--- START ---
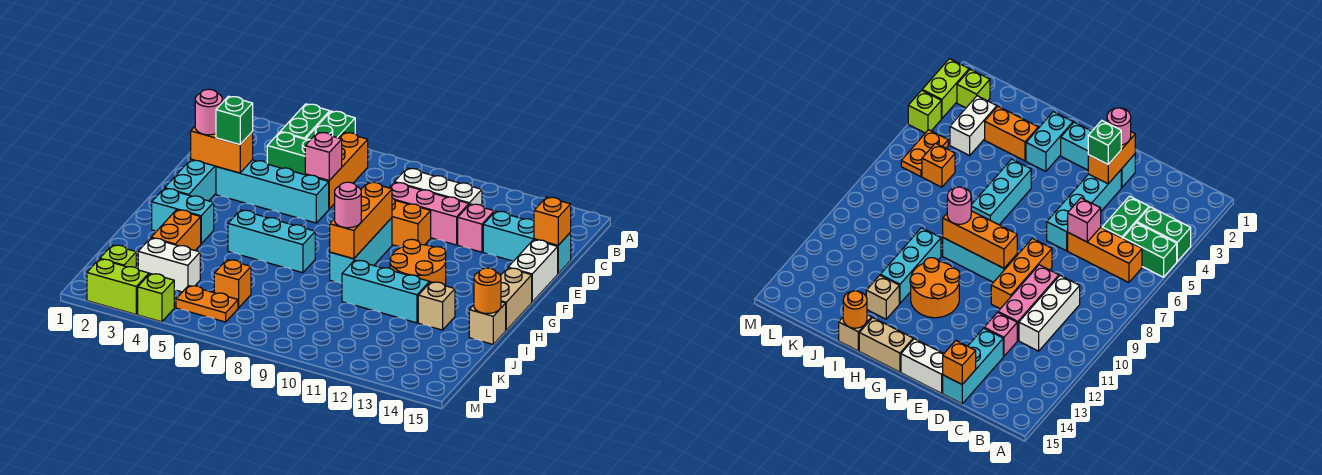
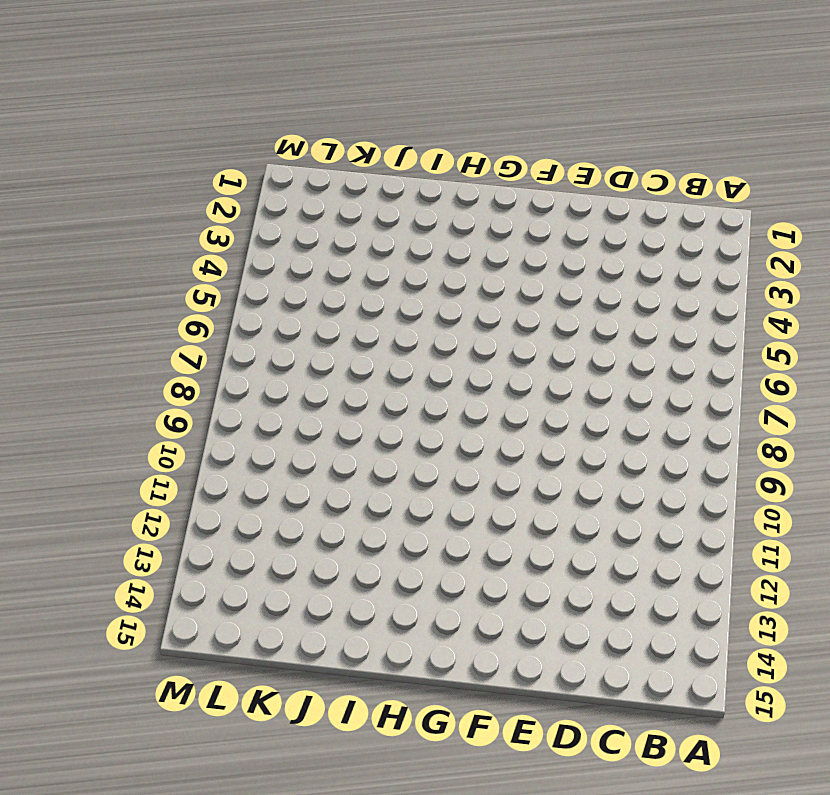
none -> green 1x2 brick [281,104,330,139]
none -> green 1x2 brick [306,111,355,140]
none -> orange 1x3 brick [305,132,368,209]
none -> green 1x2 brick [267,132,310,175]

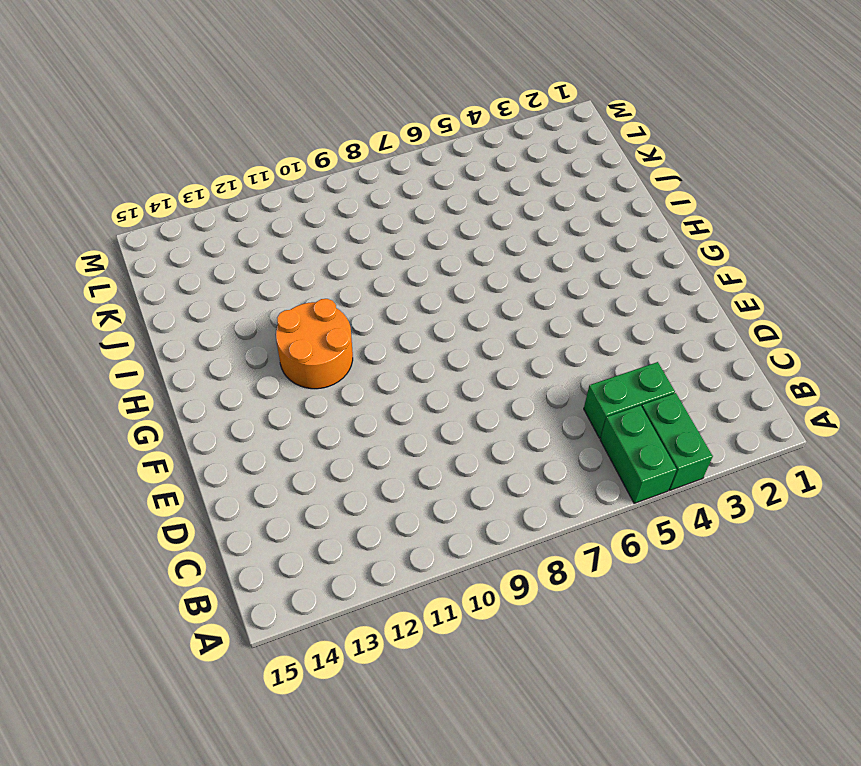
none -> orange 1x3 brick [305,132,368,209]
none -> white 1x3 brick [395,168,482,206]
none -> pink 1x3 brick [389,182,469,245]
none -> pink 1x1 brick [458,204,494,252]

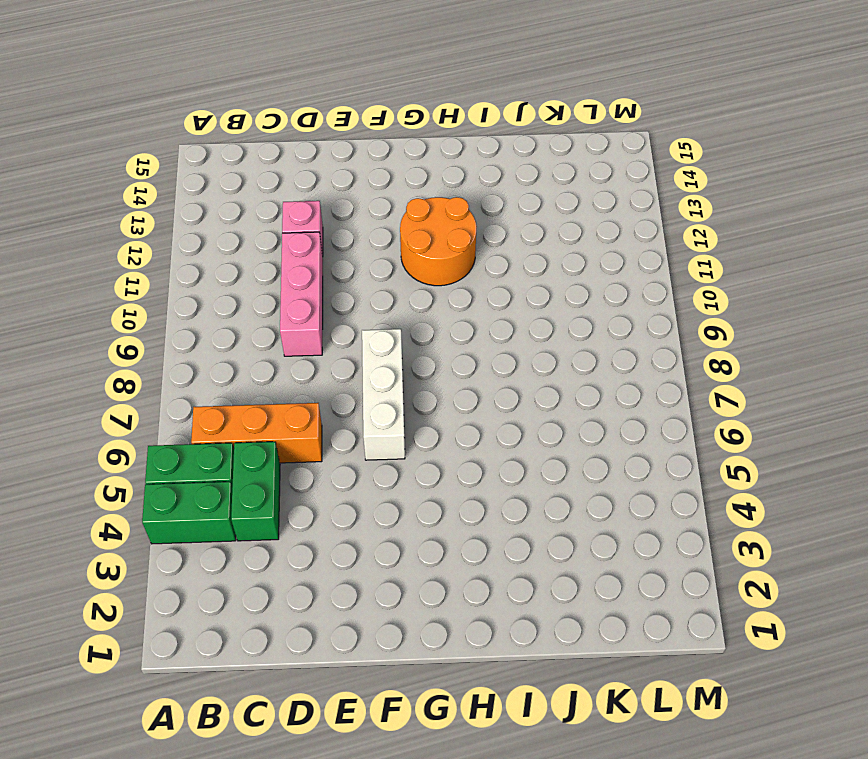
white 1x3 brick [362,329,405,460] -> white 1x3 brick moved to [395,168,482,206]
none -> cyan 1x3 brick [483,211,571,274]
none -> cyan 1x3 brick [165,159,216,201]
none -> cyan 1x4 brick [216,160,329,223]
none -> orange 1x3 brick [392,198,431,247]

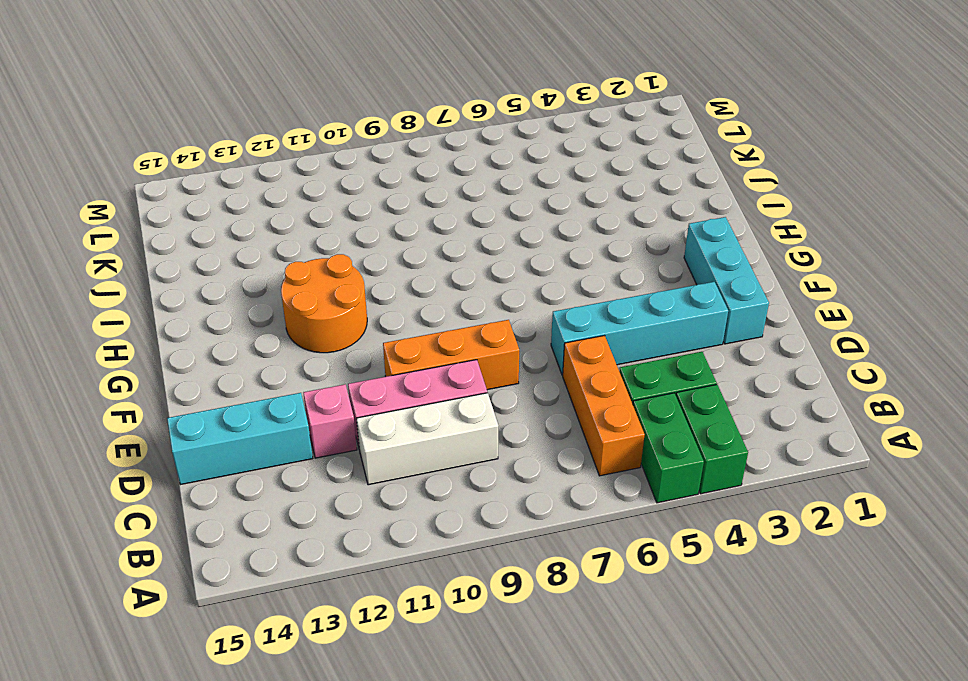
none -> white 1x2 brick [508,240,558,302]
none -> cyan 1x3 brick [330,218,392,284]
none -> tan 1x2 brick [500,268,532,330]
none -> cyan 1x2 brick [152,188,214,244]

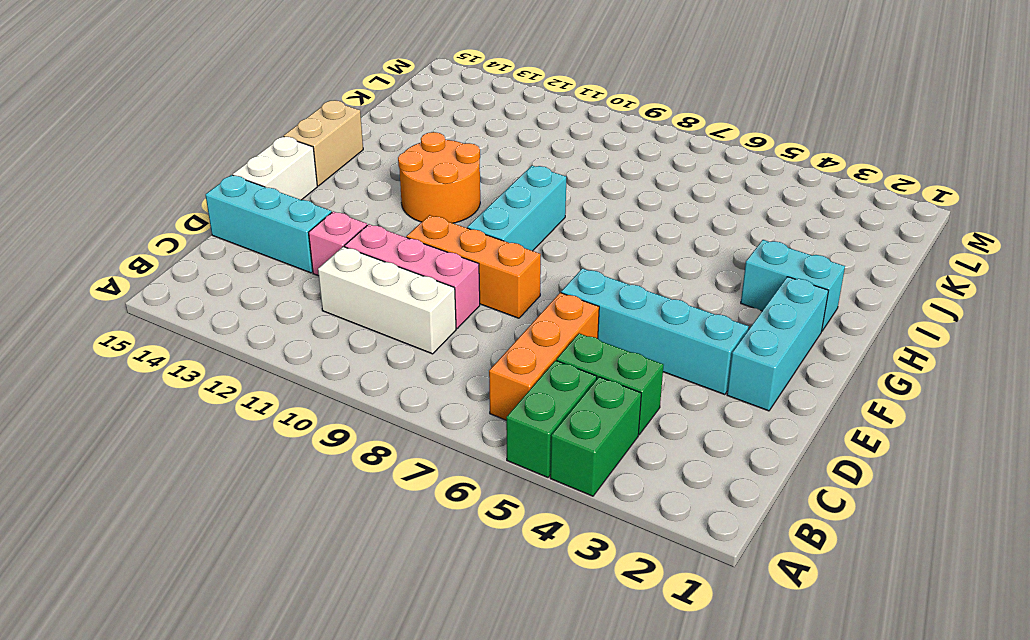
none -> cyan 1x3 brick [228,210,315,273]
none -> orange 1x2 brick [151,210,201,250]
none -> cyan 1x3 brick [342,260,429,323]
none -> tan 1x1 brick [418,282,455,330]

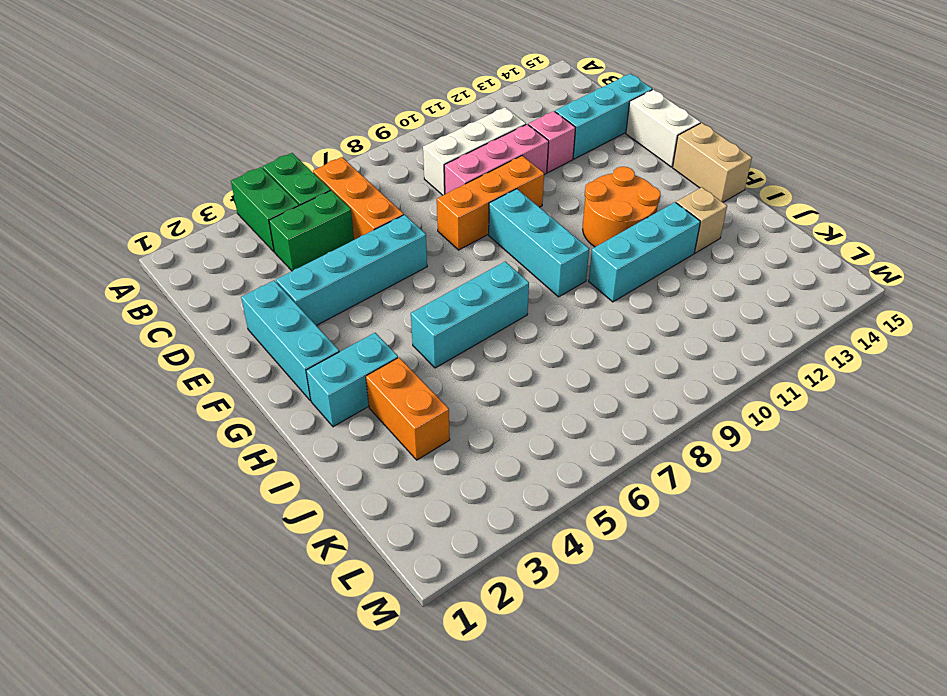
none -> tan 1x1 brick [469,302,506,344]
none -> white 1x2 brick [138,238,200,292]
none -> orange 1x1 brick [214,260,251,308]
none -> lime 1x1 brick [100,245,136,268]

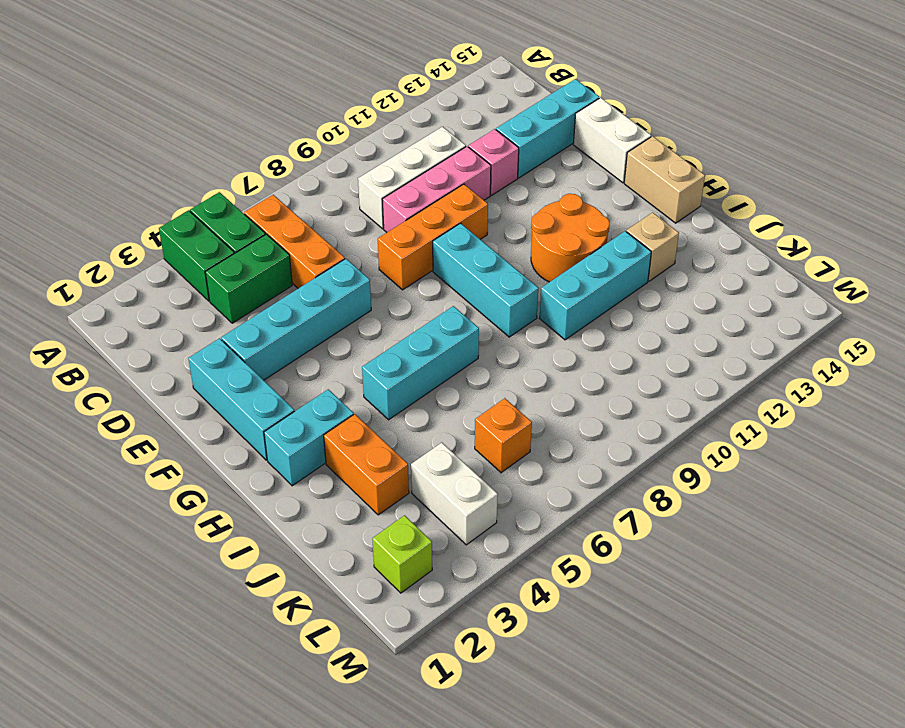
white 1x2 brick [411,443,498,545] -> white 1x2 brick turned to [138,238,200,292]
none -> tan 1x1 brick [469,302,506,344]
none -> orange 1x2 plate [176,286,238,322]
none -> lime 1x2 brick [87,259,149,314]
none -> lime 1x1 brick [138,274,174,322]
--- END ---
A faithful copy of all the lines above is needed, with the pictures omitted.

none -> green 1x2 brick [281,104,330,139]
none -> green 1x2 brick [306,111,355,140]
none -> orange 1x3 brick [305,132,368,209]
none -> green 1x2 brick [267,132,310,175]

none -> orange 1x3 brick [305,132,368,209]
none -> white 1x3 brick [395,168,482,206]
none -> pink 1x3 brick [389,182,469,245]
none -> pink 1x1 brick [458,204,494,252]

white 1x3 brick [362,329,405,460] -> white 1x3 brick moved to [395,168,482,206]
none -> cyan 1x3 brick [483,211,571,274]
none -> cyan 1x3 brick [165,159,216,201]
none -> cyan 1x4 brick [216,160,329,223]
none -> orange 1x3 brick [392,198,431,247]

none -> white 1x2 brick [508,240,558,302]
none -> cyan 1x3 brick [330,218,392,284]
none -> tan 1x2 brick [500,268,532,330]
none -> cyan 1x2 brick [152,188,214,244]

none -> cyan 1x3 brick [228,210,315,273]
none -> orange 1x2 brick [151,210,201,250]
none -> cyan 1x3 brick [342,260,429,323]
none -> tan 1x1 brick [418,282,455,330]

none -> tan 1x1 brick [469,302,506,344]
none -> white 1x2 brick [138,238,200,292]
none -> orange 1x1 brick [214,260,251,308]
none -> lime 1x1 brick [100,245,136,268]

white 1x2 brick [411,443,498,545] -> white 1x2 brick turned to [138,238,200,292]
none -> tan 1x1 brick [469,302,506,344]
none -> orange 1x2 plate [176,286,238,322]
none -> lime 1x2 brick [87,259,149,314]
none -> lime 1x1 brick [138,274,174,322]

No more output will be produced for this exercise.